Dataset records ->
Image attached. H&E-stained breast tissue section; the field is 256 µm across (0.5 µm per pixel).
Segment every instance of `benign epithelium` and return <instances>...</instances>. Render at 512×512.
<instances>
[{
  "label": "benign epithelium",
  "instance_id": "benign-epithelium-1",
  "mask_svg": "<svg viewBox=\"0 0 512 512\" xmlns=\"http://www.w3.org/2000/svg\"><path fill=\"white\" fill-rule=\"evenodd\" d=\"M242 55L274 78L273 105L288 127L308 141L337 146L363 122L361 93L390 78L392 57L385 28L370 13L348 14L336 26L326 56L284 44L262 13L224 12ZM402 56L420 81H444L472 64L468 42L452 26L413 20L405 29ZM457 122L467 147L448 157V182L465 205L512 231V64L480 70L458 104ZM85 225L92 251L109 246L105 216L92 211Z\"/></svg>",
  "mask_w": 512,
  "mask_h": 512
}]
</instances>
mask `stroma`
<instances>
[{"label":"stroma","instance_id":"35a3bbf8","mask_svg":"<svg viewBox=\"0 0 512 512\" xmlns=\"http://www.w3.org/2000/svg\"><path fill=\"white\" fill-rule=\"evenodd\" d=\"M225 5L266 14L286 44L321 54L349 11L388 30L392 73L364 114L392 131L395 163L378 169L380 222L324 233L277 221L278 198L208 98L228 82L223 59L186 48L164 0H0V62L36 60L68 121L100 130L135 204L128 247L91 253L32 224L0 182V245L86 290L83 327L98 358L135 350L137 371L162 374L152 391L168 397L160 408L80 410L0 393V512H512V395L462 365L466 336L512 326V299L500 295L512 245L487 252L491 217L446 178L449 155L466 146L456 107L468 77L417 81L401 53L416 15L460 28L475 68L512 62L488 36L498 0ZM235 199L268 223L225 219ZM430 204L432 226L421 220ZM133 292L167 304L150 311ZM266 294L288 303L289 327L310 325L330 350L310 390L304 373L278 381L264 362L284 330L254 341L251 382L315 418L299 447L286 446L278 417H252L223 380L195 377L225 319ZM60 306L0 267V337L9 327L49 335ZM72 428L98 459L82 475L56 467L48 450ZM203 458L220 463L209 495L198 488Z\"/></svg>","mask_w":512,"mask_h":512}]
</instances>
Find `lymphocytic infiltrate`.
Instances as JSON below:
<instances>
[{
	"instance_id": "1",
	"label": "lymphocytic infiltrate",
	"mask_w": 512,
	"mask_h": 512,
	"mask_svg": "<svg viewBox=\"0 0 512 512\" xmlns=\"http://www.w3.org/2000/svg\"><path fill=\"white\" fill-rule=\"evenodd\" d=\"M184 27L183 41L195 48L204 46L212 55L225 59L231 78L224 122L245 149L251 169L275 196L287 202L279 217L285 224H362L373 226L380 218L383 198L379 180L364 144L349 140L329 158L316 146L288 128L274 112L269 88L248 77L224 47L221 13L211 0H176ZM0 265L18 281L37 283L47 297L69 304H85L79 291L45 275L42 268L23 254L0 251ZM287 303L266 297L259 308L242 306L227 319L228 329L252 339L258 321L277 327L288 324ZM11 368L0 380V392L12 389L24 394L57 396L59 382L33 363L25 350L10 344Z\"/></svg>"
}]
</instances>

What the task asks ->
Repeat the whole listing exactly, keeping every line intact.

Complete output ->
Image attached. H&E-stained breast tissue section; the field is 256 µm across (0.5 µm per pixel).
Segment every instance of `benign epithelium` and return <instances>...</instances>. Render at 512×512.
<instances>
[{
  "label": "benign epithelium",
  "instance_id": "benign-epithelium-1",
  "mask_svg": "<svg viewBox=\"0 0 512 512\" xmlns=\"http://www.w3.org/2000/svg\"><path fill=\"white\" fill-rule=\"evenodd\" d=\"M242 55L274 78L273 105L288 127L308 141L337 146L363 122L361 93L390 78L392 57L385 28L370 13L348 14L336 26L326 56L284 44L262 13L224 12ZM402 56L420 81H444L472 64L468 42L452 26L413 20L405 29ZM457 122L467 147L448 157V182L465 205L512 231V64L480 70L458 104ZM85 225L92 251L109 246L105 216L92 211Z\"/></svg>",
  "mask_w": 512,
  "mask_h": 512
}]
</instances>
mask `stroma`
<instances>
[{"label":"stroma","instance_id":"35a3bbf8","mask_svg":"<svg viewBox=\"0 0 512 512\" xmlns=\"http://www.w3.org/2000/svg\"><path fill=\"white\" fill-rule=\"evenodd\" d=\"M225 5L266 14L286 44L321 54L349 11L388 30L392 73L364 114L392 131L395 163L378 169L380 222L324 233L277 221L278 198L208 98L228 82L223 59L186 48L164 0H0V62L36 60L68 121L100 130L135 204L128 247L91 253L32 224L0 182V245L86 290L83 327L98 358L135 350L137 371L162 374L152 391L168 397L160 408L80 410L0 393V512H512V395L462 365L466 336L512 326V299L500 295L512 245L487 252L491 217L446 178L449 155L466 146L456 107L468 77L417 81L401 53L416 15L460 28L475 68L512 62L488 36L498 0ZM235 199L268 223L225 219ZM430 204L432 226L421 220ZM133 292L167 304L150 311ZM266 294L288 303L289 327L310 325L330 350L310 390L304 373L278 381L264 362L284 330L254 341L251 382L315 418L299 447L286 446L278 417H252L223 380L195 377L225 319ZM60 306L0 267V337L9 327L49 335ZM72 428L98 459L82 475L56 467L48 450ZM203 458L220 463L209 495L198 488Z\"/></svg>","mask_w":512,"mask_h":512}]
</instances>
Find `lymphocytic infiltrate`.
Instances as JSON below:
<instances>
[{
	"instance_id": "1",
	"label": "lymphocytic infiltrate",
	"mask_w": 512,
	"mask_h": 512,
	"mask_svg": "<svg viewBox=\"0 0 512 512\" xmlns=\"http://www.w3.org/2000/svg\"><path fill=\"white\" fill-rule=\"evenodd\" d=\"M184 27L183 41L195 48L204 46L212 55L225 59L231 78L224 122L245 149L251 169L275 196L287 202L279 217L285 224H362L373 226L380 218L383 198L379 180L364 144L349 140L329 158L316 146L288 128L274 112L269 88L248 77L224 47L221 13L211 0H176ZM0 265L18 281L37 283L47 297L69 304H85L79 291L45 275L42 268L23 254L0 251ZM287 303L266 297L259 308L242 306L227 319L228 329L252 339L258 321L277 327L288 324ZM11 368L0 380V392L12 389L24 394L57 396L59 382L33 363L25 350L10 344Z\"/></svg>"
}]
</instances>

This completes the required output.